The answer should consist of every record, reproduced exactly.

[Coordinate-based object records]
□ □ □ □ □ □ □
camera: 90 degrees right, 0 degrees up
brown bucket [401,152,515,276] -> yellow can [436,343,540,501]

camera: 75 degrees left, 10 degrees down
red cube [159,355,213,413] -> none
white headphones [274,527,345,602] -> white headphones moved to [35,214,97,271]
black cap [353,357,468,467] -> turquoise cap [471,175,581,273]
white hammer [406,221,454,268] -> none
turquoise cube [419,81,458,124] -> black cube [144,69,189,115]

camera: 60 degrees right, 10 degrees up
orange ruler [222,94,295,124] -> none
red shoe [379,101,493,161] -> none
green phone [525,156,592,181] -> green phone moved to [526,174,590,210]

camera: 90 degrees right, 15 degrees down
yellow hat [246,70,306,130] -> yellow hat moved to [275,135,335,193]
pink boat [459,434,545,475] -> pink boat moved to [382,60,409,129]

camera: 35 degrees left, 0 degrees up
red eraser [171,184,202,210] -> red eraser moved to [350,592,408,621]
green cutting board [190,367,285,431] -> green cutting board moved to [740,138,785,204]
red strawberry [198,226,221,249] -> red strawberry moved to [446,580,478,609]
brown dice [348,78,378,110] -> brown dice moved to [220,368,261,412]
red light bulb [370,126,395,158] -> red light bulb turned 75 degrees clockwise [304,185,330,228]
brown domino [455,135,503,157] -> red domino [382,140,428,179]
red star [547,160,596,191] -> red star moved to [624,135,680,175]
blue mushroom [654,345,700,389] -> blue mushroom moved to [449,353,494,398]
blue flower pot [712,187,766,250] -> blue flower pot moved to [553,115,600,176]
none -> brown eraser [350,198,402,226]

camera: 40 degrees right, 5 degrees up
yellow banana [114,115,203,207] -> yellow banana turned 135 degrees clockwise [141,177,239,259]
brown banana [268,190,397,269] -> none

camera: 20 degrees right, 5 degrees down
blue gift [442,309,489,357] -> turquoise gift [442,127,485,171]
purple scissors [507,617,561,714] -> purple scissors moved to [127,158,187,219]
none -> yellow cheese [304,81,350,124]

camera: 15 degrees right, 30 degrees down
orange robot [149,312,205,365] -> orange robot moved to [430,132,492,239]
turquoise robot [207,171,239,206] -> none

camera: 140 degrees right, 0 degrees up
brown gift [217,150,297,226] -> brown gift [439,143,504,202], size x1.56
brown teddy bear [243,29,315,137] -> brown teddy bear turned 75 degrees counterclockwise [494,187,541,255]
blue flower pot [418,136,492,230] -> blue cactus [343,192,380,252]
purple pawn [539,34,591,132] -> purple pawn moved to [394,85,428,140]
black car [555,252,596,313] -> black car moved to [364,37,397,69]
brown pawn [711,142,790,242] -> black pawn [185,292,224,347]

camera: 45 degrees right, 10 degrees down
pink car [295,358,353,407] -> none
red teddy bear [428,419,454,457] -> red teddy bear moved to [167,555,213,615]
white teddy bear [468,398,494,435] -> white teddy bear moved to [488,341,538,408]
□ □ □ □ □ □ □
#### [Exercise output]
camera: 90 degrees right, 0 degrees up
brown bucket [401,152,515,276] -> yellow can [436,343,540,501]

camera: 75 degrees left, 10 degrees down
red cube [159,355,213,413] -> none
white headphones [274,527,345,602] -> white headphones moved to [35,214,97,271]
black cap [353,357,468,467] -> turquoise cap [471,175,581,273]
white hammer [406,221,454,268] -> none
turquoise cube [419,81,458,124] -> black cube [144,69,189,115]

camera: 60 degrees right, 10 degrees up
orange ruler [222,94,295,124] -> none
red shoe [379,101,493,161] -> none
green phone [525,156,592,181] -> green phone moved to [526,174,590,210]

camera: 90 degrees right, 15 degrees down
yellow hat [246,70,306,130] -> yellow hat moved to [275,135,335,193]
pink boat [459,434,545,475] -> pink boat moved to [382,60,409,129]

camera: 35 degrees left, 0 degrees up
red eraser [171,184,202,210] -> red eraser moved to [350,592,408,621]
green cutting board [190,367,285,431] -> green cutting board moved to [740,138,785,204]
red strawberry [198,226,221,249] -> red strawberry moved to [446,580,478,609]
brown dice [348,78,378,110] -> brown dice moved to [220,368,261,412]
red light bulb [370,126,395,158] -> red light bulb turned 75 degrees clockwise [304,185,330,228]
brown domino [455,135,503,157] -> red domino [382,140,428,179]
red star [547,160,596,191] -> red star moved to [624,135,680,175]
blue mushroom [654,345,700,389] -> blue mushroom moved to [449,353,494,398]
blue flower pot [712,187,766,250] -> blue flower pot moved to [553,115,600,176]
none -> brown eraser [350,198,402,226]

camera: 40 degrees right, 5 degrees up
yellow banana [114,115,203,207] -> yellow banana turned 135 degrees clockwise [141,177,239,259]
brown banana [268,190,397,269] -> none

camera: 20 degrees right, 5 degrees down
blue gift [442,309,489,357] -> turquoise gift [442,127,485,171]
purple scissors [507,617,561,714] -> purple scissors moved to [127,158,187,219]
none -> yellow cheese [304,81,350,124]

camera: 15 degrees right, 30 degrees down
orange robot [149,312,205,365] -> orange robot moved to [430,132,492,239]
turquoise robot [207,171,239,206] -> none

camera: 140 degrees right, 0 degrees up
brown gift [217,150,297,226] -> brown gift [439,143,504,202], size x1.56
brown teddy bear [243,29,315,137] -> brown teddy bear turned 75 degrees counterclockwise [494,187,541,255]
blue flower pot [418,136,492,230] -> blue cactus [343,192,380,252]
purple pawn [539,34,591,132] -> purple pawn moved to [394,85,428,140]
black car [555,252,596,313] -> black car moved to [364,37,397,69]
brown pawn [711,142,790,242] -> black pawn [185,292,224,347]

camera: 45 degrees right, 10 degrees down
pink car [295,358,353,407] -> none
red teddy bear [428,419,454,457] -> red teddy bear moved to [167,555,213,615]
white teddy bear [468,398,494,435] -> white teddy bear moved to [488,341,538,408]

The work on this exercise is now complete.